The expected response is a copy of every line in the entries below that includes the word "none".

*** RAW DATA Section Begins ***

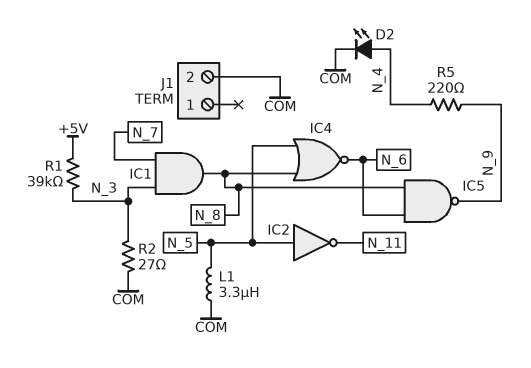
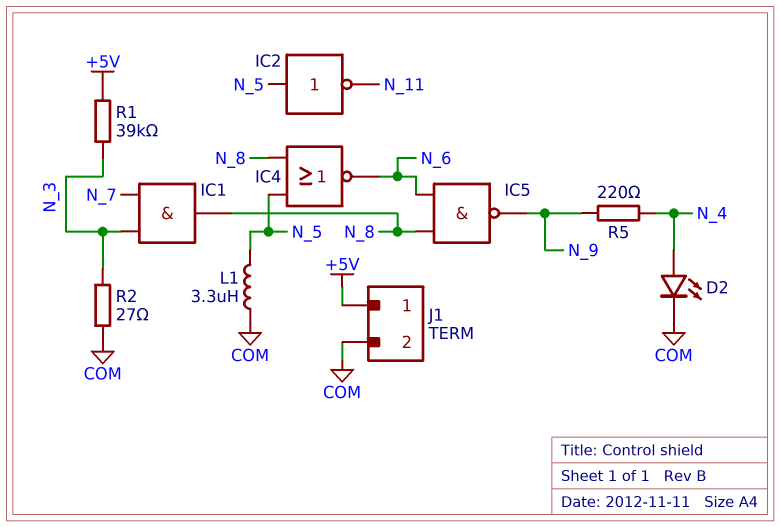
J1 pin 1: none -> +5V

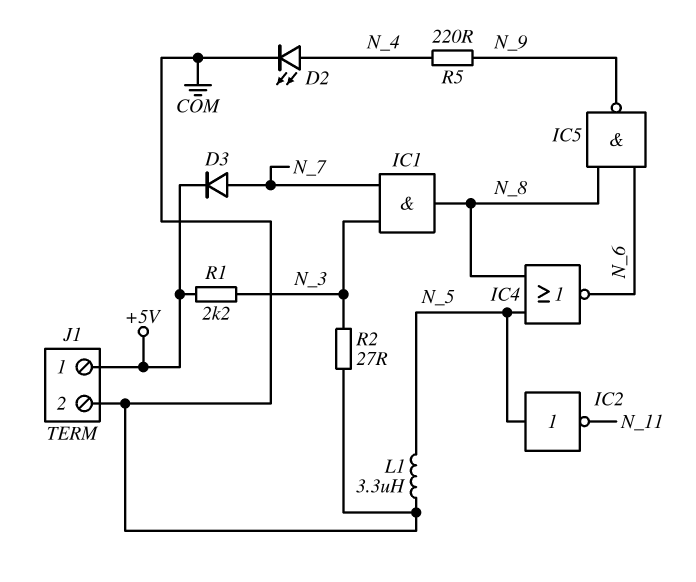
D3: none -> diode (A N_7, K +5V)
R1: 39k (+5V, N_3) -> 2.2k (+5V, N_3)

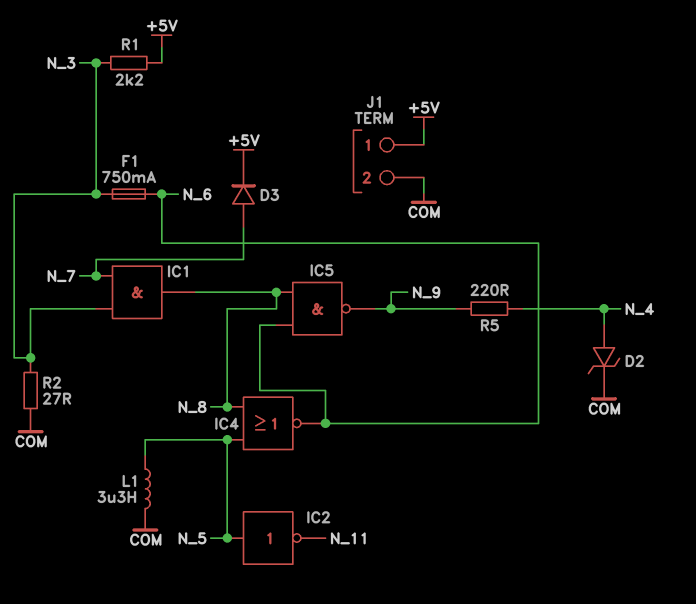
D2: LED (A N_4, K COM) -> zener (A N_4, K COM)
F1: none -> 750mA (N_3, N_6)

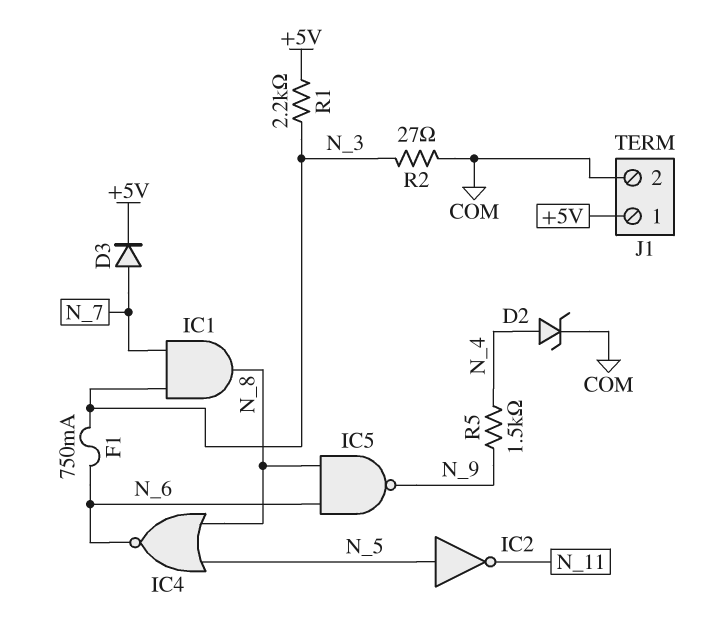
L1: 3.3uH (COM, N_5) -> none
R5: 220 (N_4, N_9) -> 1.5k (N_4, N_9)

*** RAW DATA Section Ends ***

**SOLUTION BELOW**
J1 pin 1: none -> +5V
D3: none -> diode (A N_7, K +5V)
F1: none -> 750mA (N_3, N_6)
L1: 3.3uH (COM, N_5) -> none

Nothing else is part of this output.